[[ Exercise material open ]]

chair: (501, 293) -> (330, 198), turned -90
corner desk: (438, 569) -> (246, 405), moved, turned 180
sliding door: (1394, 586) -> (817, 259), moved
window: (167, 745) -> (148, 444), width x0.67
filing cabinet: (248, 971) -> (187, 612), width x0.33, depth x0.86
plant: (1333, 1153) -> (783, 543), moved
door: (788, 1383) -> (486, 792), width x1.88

[[ Exercise material closed ]]
[[ Exercise material open ]]

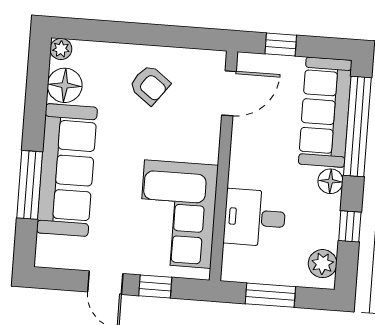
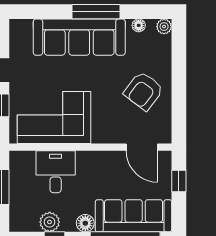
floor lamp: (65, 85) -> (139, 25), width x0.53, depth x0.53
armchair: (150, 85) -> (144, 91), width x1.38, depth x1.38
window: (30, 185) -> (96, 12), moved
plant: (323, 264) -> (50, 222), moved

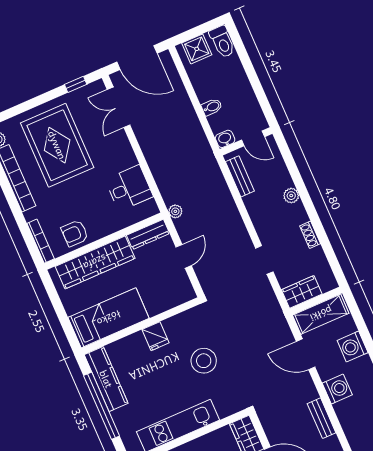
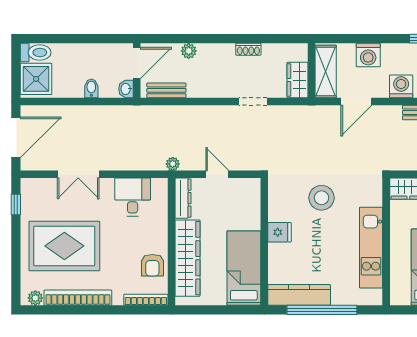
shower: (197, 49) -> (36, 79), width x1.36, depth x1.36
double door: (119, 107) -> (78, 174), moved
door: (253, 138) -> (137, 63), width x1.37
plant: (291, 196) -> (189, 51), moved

[[ Exercise material closed ]]

• What to work on:
What is the number of lines in the data that contain "plant"? Write that number and nothing else.

• Answer for the task:
3